═══ Input data

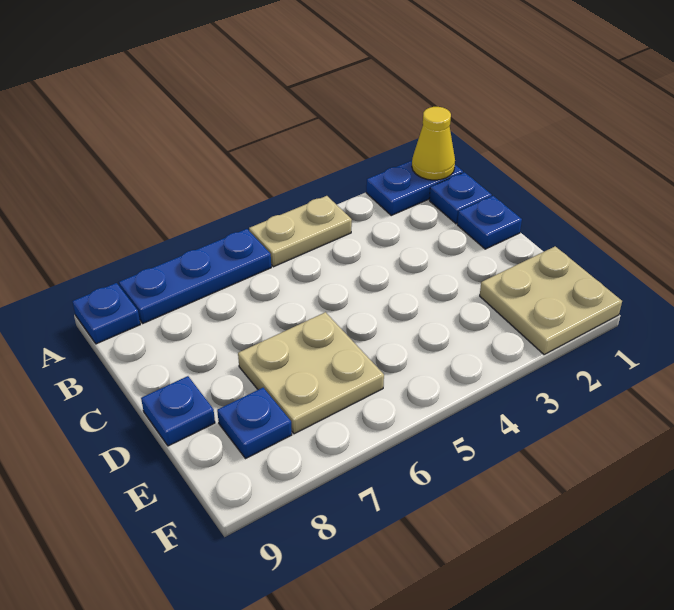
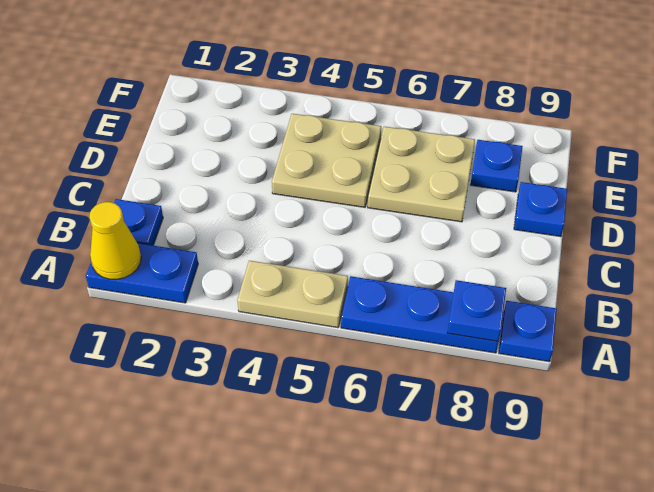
blue plate C1 level 1 -> blue plate A8 level 2
tan plate E1:F2 level 1 -> tan plate D4:E5 level 1

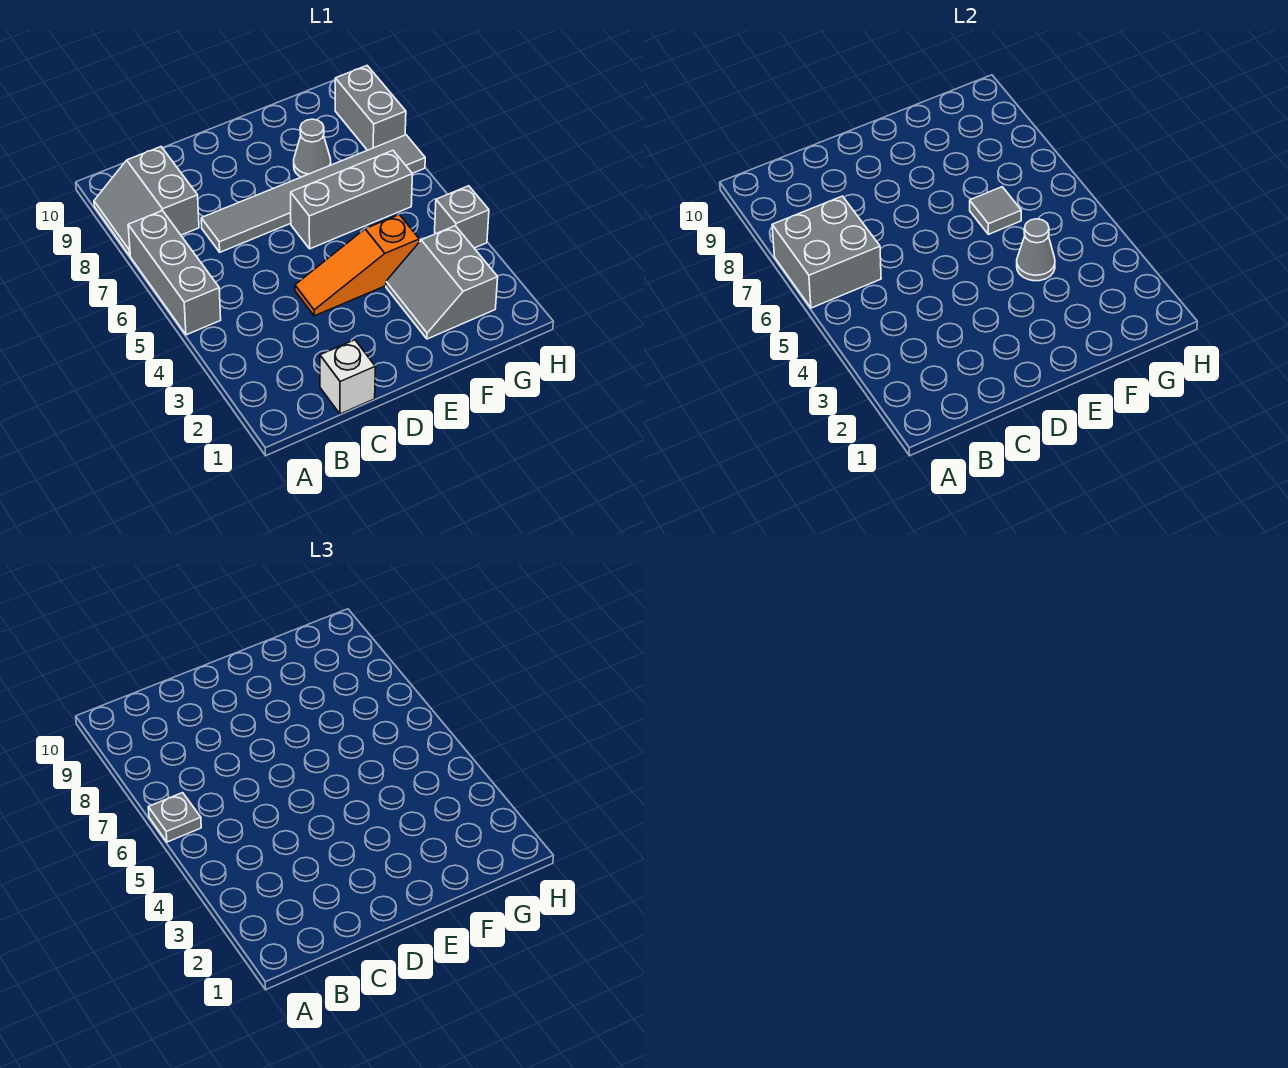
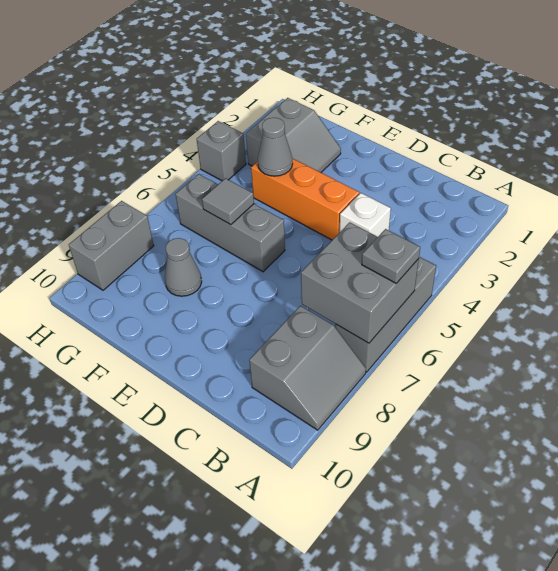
white brick C1 level 1 -> white brick C4 level 1
grey tile C7:H7 level 1 -> none
orange slope D4:F4 level 1 top F -> orange brick D4:F4 level 1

══════

# What to produce:
Copy out the lines above in full and unaltered, apart from the pictures.

# Exercise answer:
blue plate C1 level 1 -> blue plate A8 level 2
tan plate E1:F2 level 1 -> tan plate D4:E5 level 1

white brick C1 level 1 -> white brick C4 level 1
grey tile C7:H7 level 1 -> none
orange slope D4:F4 level 1 top F -> orange brick D4:F4 level 1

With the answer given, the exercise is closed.